## TASK TO COMPLETE
The entries that follow must be given again exactly, with no pictures kept.
*** EXCERPTED RECORDS Section Begins ***
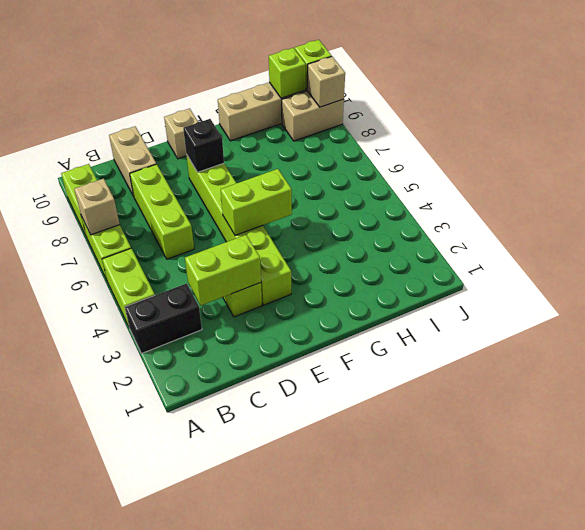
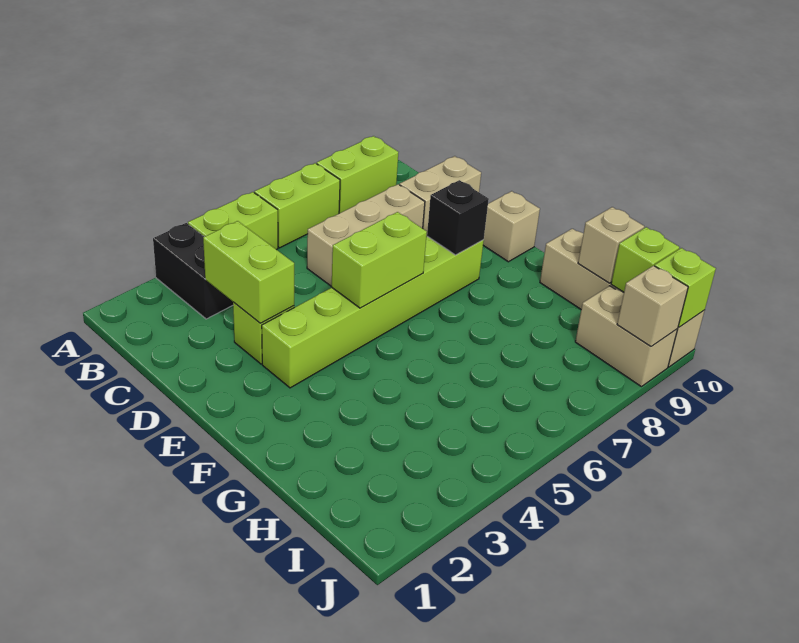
tan brick A7 level 2 -> tan brick H10 level 2
lime brick C6:C8 level 1 -> tan brick C6:C8 level 1
lime brick E5:F5 level 2 -> lime brick E5:E6 level 2

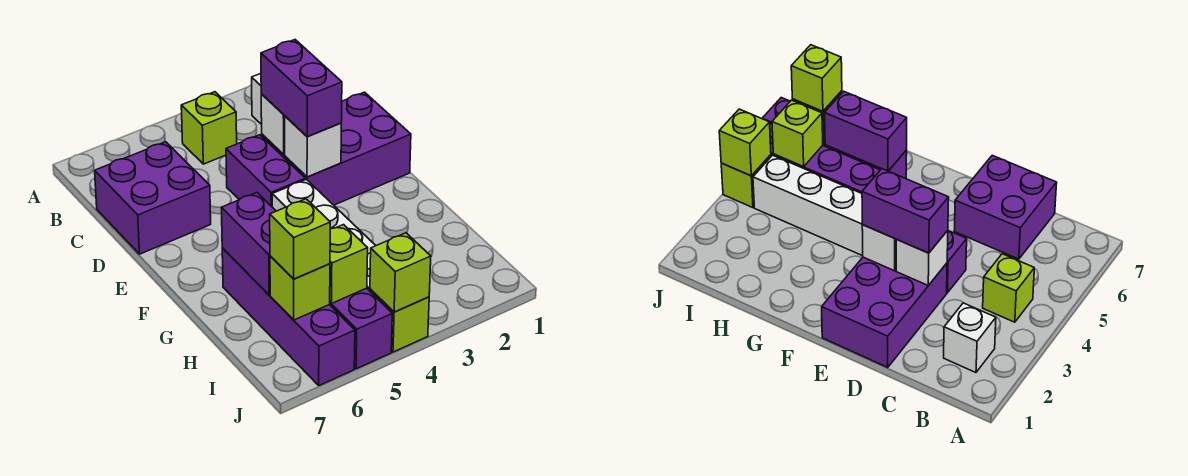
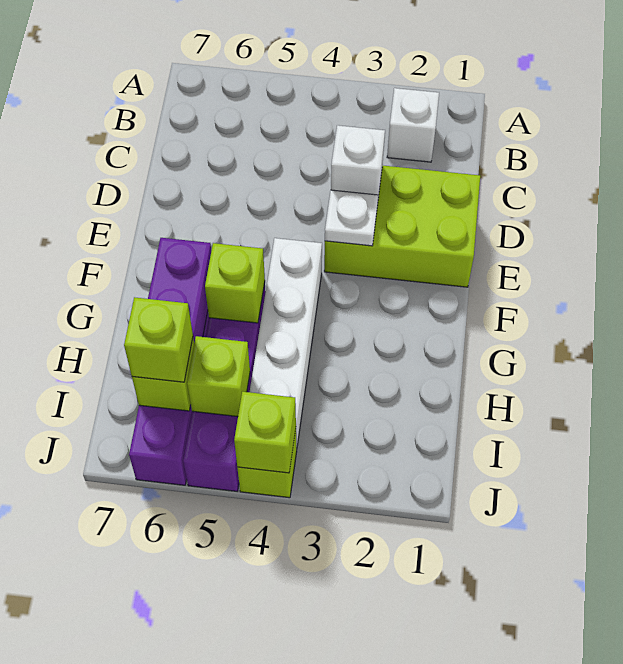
lime brick B4 level 1 -> lime brick G5 level 2
purple brick C6:D7 level 1 -> none
purple brick D1:E3 level 1 -> lime brick D1:E3 level 1
purple brick D3:E3 level 3 -> none
purple brick D4:E4 level 1 -> none
white brick E3 level 2 -> white plate E3 level 2

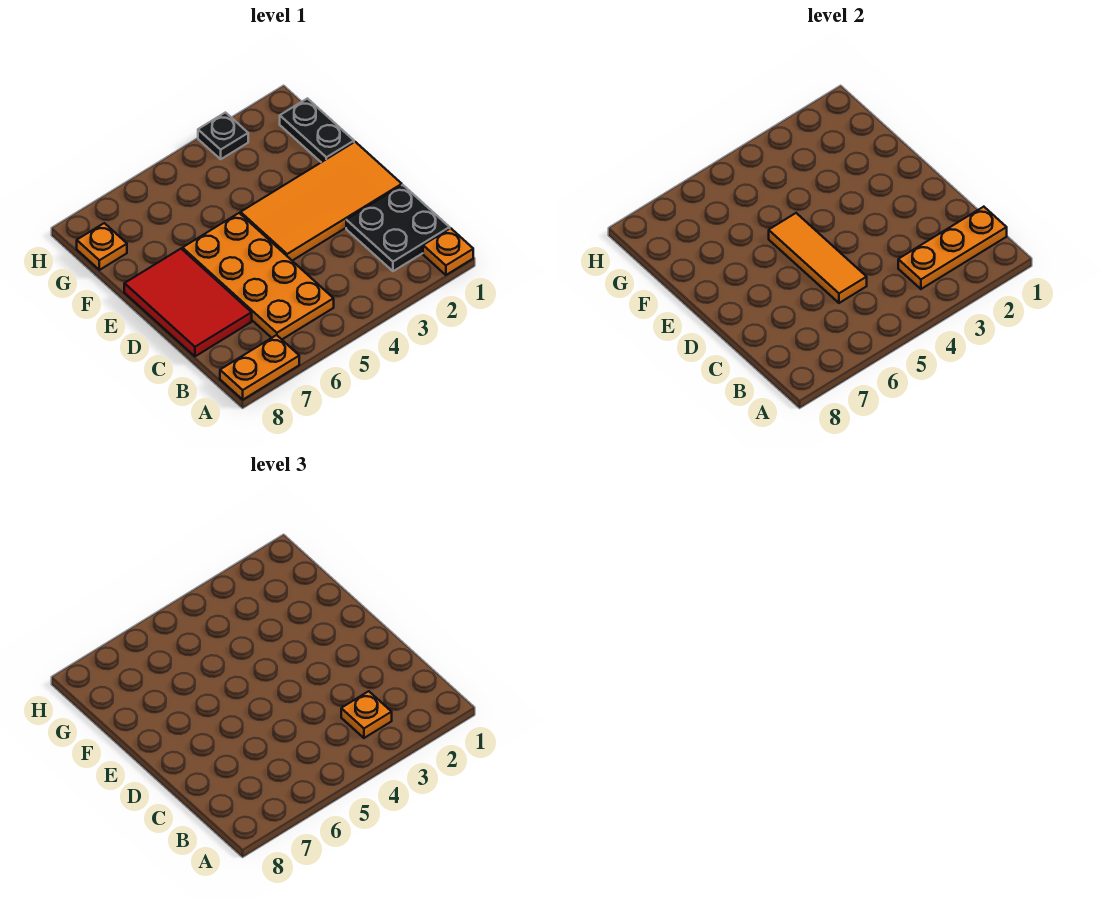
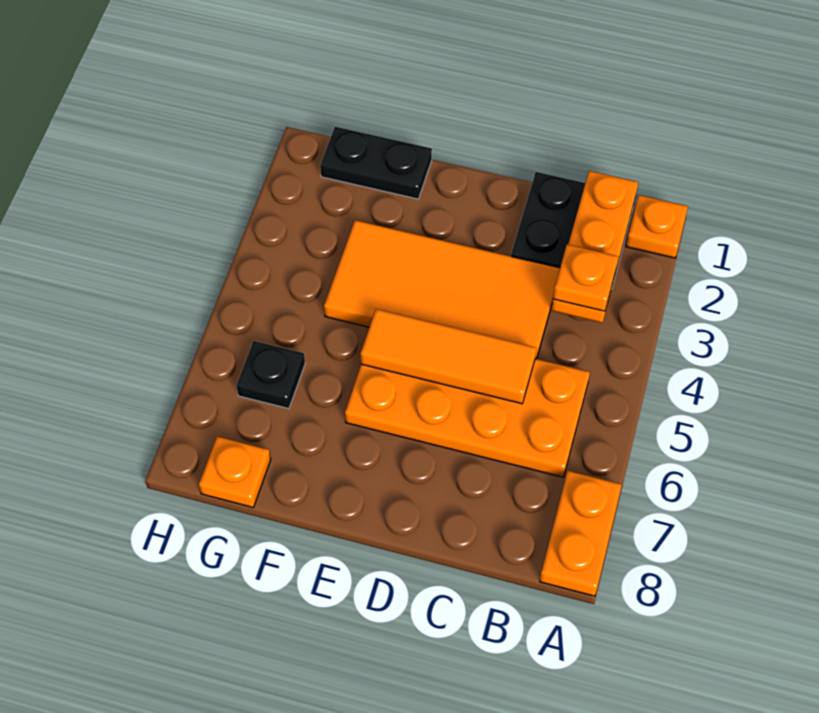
red tile C7:E8 level 1 -> none
orange tile D1:E4 level 1 -> orange tile C3:F4 level 1
black plate H3 level 1 -> black plate G6 level 1

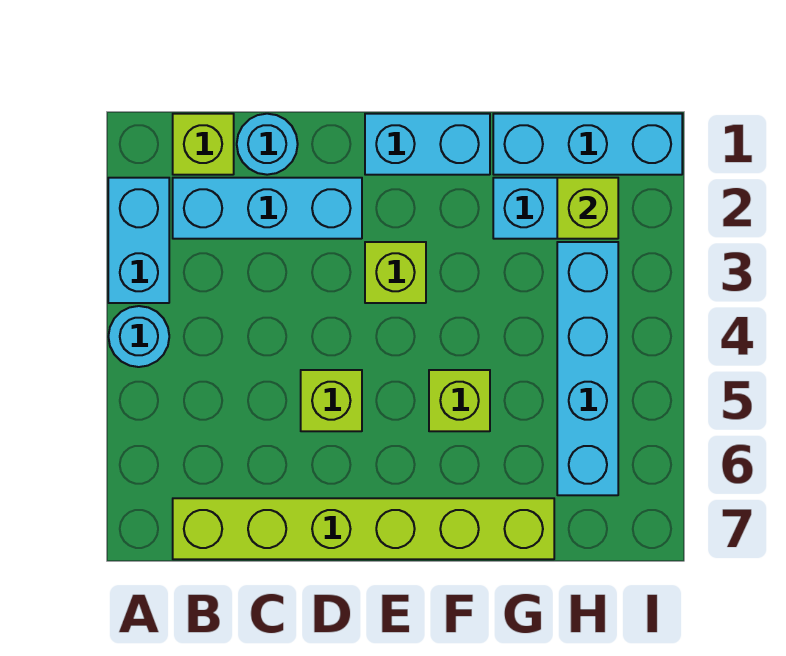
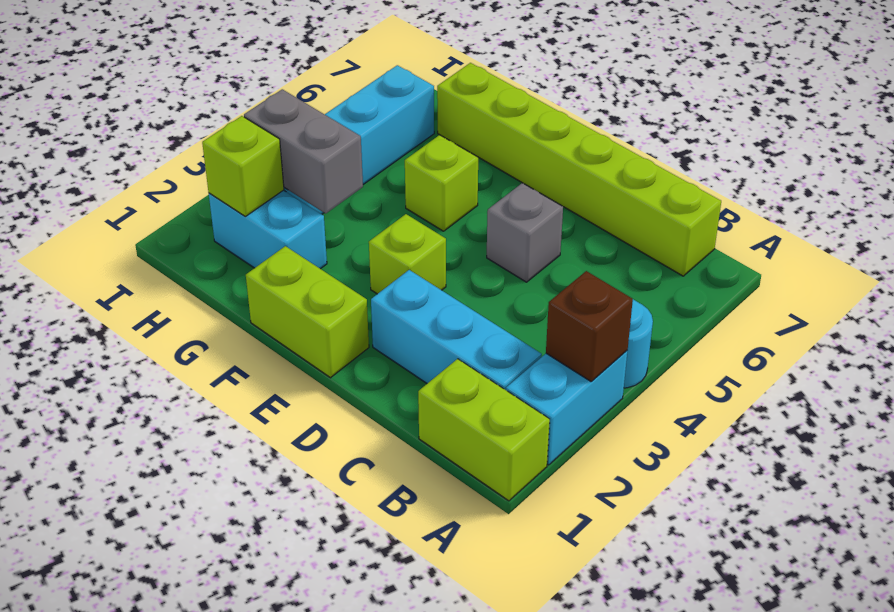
none -> brown brick A3 level 2
lime brick B1 level 1 -> lime brick A1:B1 level 1
cyan round brick C1 level 1 -> none
lime brick D5 level 1 -> grey brick D5 level 1
cyan brick E1:F1 level 1 -> lime brick E1:F1 level 1
cyan brick G1:I1 level 1 -> none
none -> grey brick G3:H3 level 2

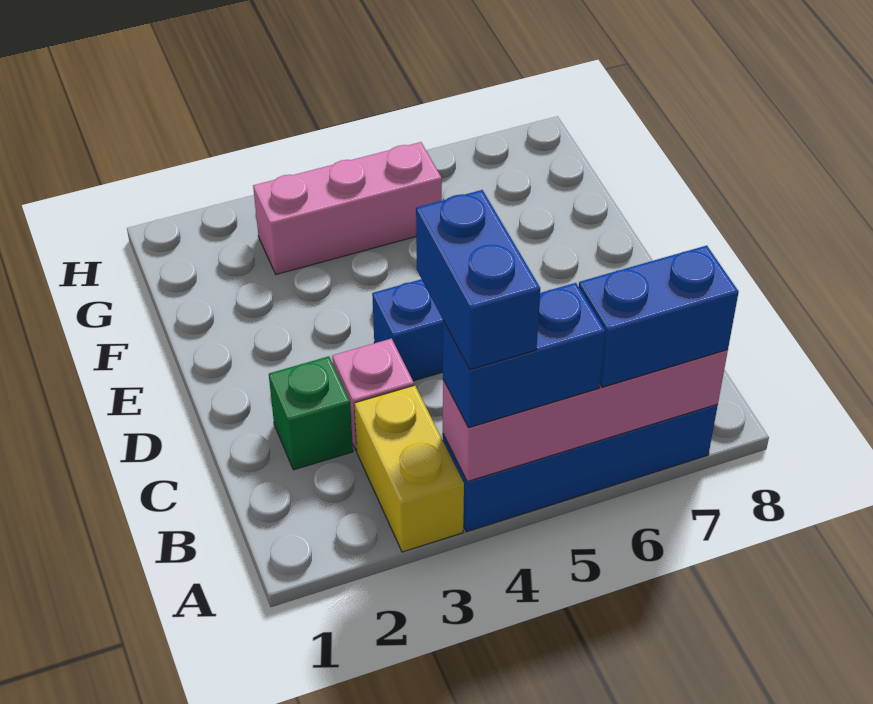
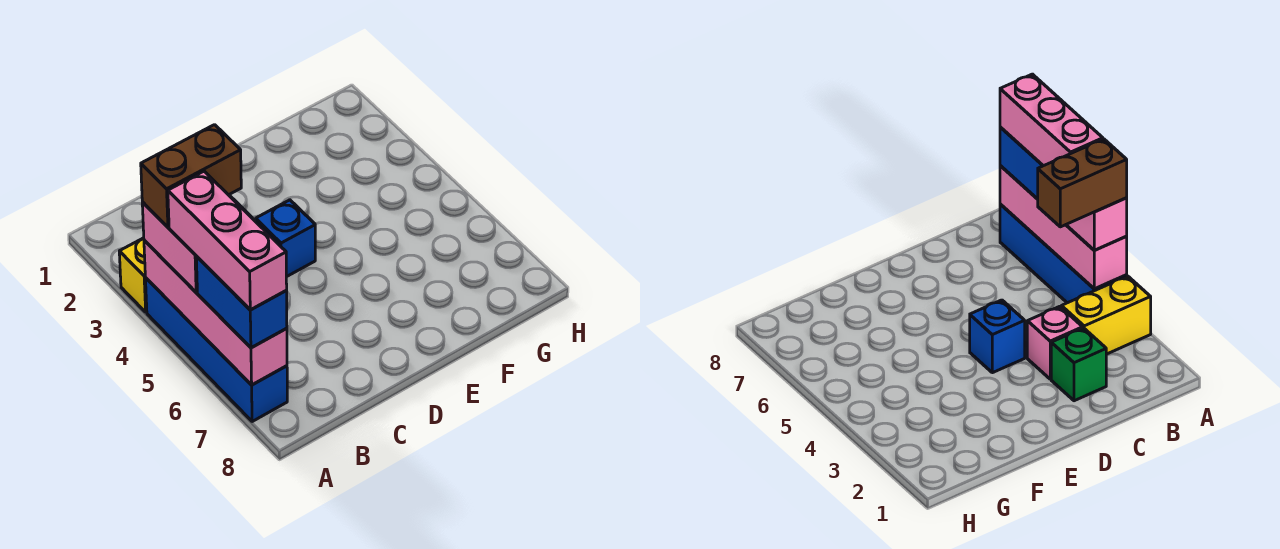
blue brick A4:A5 level 3 -> pink brick A4:A5 level 3
blue brick A4:B4 level 4 -> brown brick A4:B4 level 4
pink brick G3:G5 level 1 -> pink brick A5:A7 level 4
*** EXCERPTED RECORDS Section Ends ***
## ANSWER TO THIS TASK
tan brick A7 level 2 -> tan brick H10 level 2
lime brick C6:C8 level 1 -> tan brick C6:C8 level 1
lime brick E5:F5 level 2 -> lime brick E5:E6 level 2

lime brick B4 level 1 -> lime brick G5 level 2
purple brick C6:D7 level 1 -> none
purple brick D1:E3 level 1 -> lime brick D1:E3 level 1
purple brick D3:E3 level 3 -> none
purple brick D4:E4 level 1 -> none
white brick E3 level 2 -> white plate E3 level 2

red tile C7:E8 level 1 -> none
orange tile D1:E4 level 1 -> orange tile C3:F4 level 1
black plate H3 level 1 -> black plate G6 level 1

none -> brown brick A3 level 2
lime brick B1 level 1 -> lime brick A1:B1 level 1
cyan round brick C1 level 1 -> none
lime brick D5 level 1 -> grey brick D5 level 1
cyan brick E1:F1 level 1 -> lime brick E1:F1 level 1
cyan brick G1:I1 level 1 -> none
none -> grey brick G3:H3 level 2

blue brick A4:A5 level 3 -> pink brick A4:A5 level 3
blue brick A4:B4 level 4 -> brown brick A4:B4 level 4
pink brick G3:G5 level 1 -> pink brick A5:A7 level 4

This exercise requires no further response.